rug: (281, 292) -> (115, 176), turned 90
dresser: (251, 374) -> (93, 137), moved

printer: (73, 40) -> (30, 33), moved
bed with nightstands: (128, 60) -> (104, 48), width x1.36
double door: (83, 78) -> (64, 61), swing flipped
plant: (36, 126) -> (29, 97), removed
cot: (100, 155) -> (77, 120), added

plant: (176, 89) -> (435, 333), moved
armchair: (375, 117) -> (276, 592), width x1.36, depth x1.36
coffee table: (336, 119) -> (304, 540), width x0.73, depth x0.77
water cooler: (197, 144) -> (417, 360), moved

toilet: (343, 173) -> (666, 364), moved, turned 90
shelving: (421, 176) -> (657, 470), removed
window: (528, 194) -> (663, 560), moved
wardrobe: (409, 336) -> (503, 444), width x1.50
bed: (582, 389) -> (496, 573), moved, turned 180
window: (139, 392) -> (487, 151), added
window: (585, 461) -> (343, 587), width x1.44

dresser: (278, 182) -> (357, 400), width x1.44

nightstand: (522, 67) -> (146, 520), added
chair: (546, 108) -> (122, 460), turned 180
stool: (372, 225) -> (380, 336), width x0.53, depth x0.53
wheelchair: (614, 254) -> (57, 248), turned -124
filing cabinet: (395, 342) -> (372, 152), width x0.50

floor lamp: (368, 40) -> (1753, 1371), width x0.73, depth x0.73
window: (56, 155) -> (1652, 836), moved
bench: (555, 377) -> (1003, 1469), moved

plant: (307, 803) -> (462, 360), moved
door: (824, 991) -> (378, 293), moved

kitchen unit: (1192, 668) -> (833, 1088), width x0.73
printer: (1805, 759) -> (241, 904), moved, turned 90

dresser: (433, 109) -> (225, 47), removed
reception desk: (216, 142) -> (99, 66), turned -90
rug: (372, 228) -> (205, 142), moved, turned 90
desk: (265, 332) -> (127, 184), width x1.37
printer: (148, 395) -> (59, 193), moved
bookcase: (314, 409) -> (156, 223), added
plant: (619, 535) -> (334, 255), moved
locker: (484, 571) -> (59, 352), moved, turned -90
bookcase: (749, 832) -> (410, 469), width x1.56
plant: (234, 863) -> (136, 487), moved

# # # # #

--- What you should do ---
Every record should be given again exactly.

--- Task answer ---
rug: (281, 292) -> (115, 176), turned 90
dresser: (251, 374) -> (93, 137), moved

printer: (73, 40) -> (30, 33), moved
bed with nightstands: (128, 60) -> (104, 48), width x1.36
double door: (83, 78) -> (64, 61), swing flipped
plant: (36, 126) -> (29, 97), removed
cot: (100, 155) -> (77, 120), added

plant: (176, 89) -> (435, 333), moved
armchair: (375, 117) -> (276, 592), width x1.36, depth x1.36
coffee table: (336, 119) -> (304, 540), width x0.73, depth x0.77
water cooler: (197, 144) -> (417, 360), moved

toilet: (343, 173) -> (666, 364), moved, turned 90
shelving: (421, 176) -> (657, 470), removed
window: (528, 194) -> (663, 560), moved
wardrobe: (409, 336) -> (503, 444), width x1.50
bed: (582, 389) -> (496, 573), moved, turned 180
window: (139, 392) -> (487, 151), added
window: (585, 461) -> (343, 587), width x1.44

dresser: (278, 182) -> (357, 400), width x1.44

nightstand: (522, 67) -> (146, 520), added
chair: (546, 108) -> (122, 460), turned 180
stool: (372, 225) -> (380, 336), width x0.53, depth x0.53
wheelchair: (614, 254) -> (57, 248), turned -124
filing cabinet: (395, 342) -> (372, 152), width x0.50

floor lamp: (368, 40) -> (1753, 1371), width x0.73, depth x0.73
window: (56, 155) -> (1652, 836), moved
bench: (555, 377) -> (1003, 1469), moved

plant: (307, 803) -> (462, 360), moved
door: (824, 991) -> (378, 293), moved

kitchen unit: (1192, 668) -> (833, 1088), width x0.73
printer: (1805, 759) -> (241, 904), moved, turned 90

dresser: (433, 109) -> (225, 47), removed
reception desk: (216, 142) -> (99, 66), turned -90
rug: (372, 228) -> (205, 142), moved, turned 90
desk: (265, 332) -> (127, 184), width x1.37
printer: (148, 395) -> (59, 193), moved
bookcase: (314, 409) -> (156, 223), added
plant: (619, 535) -> (334, 255), moved
locker: (484, 571) -> (59, 352), moved, turned -90
bookcase: (749, 832) -> (410, 469), width x1.56
plant: (234, 863) -> (136, 487), moved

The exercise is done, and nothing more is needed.